▶ **TASK TO COMPLETE**
All records that follow are to be copied exactly, with images omitted.
=== DATA UNDER STUDY ===
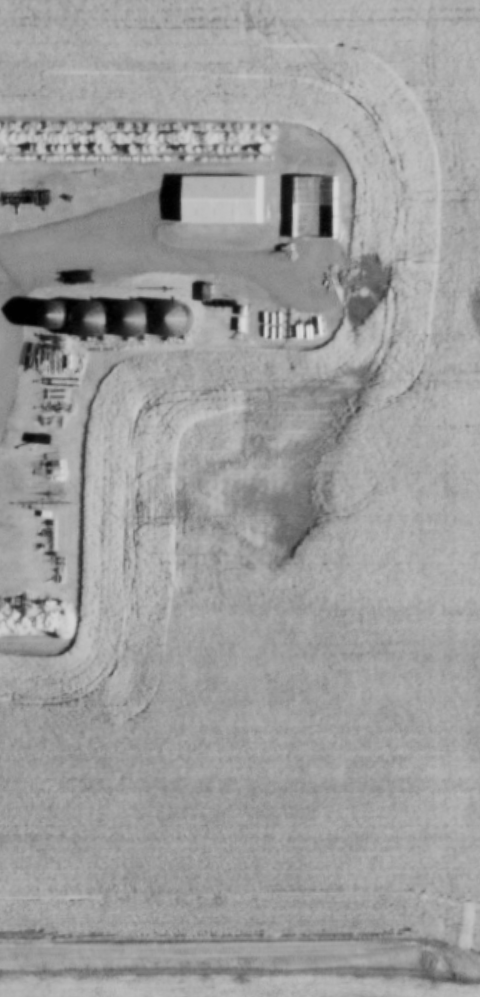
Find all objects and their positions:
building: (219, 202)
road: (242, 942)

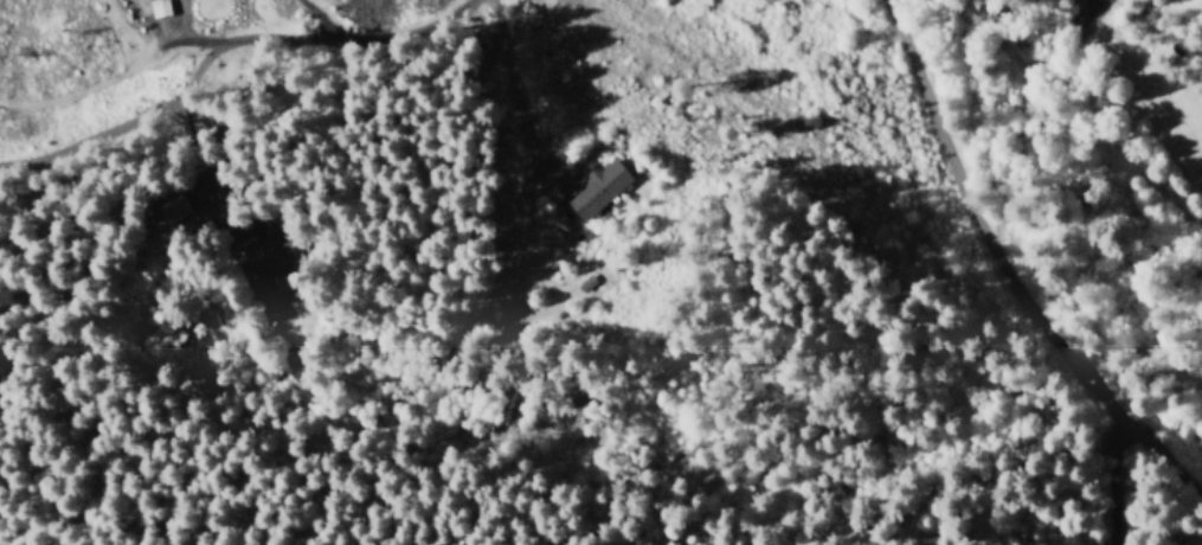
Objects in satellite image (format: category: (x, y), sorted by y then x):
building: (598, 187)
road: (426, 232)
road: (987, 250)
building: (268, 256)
===
▶ **ANSWER SPACE**
Find all objects and their positions:
building: (219, 202)
road: (242, 942)

Objects in satellite image (format: category: (x, y), sorted by y then x):
building: (598, 187)
road: (426, 232)
road: (987, 250)
building: (268, 256)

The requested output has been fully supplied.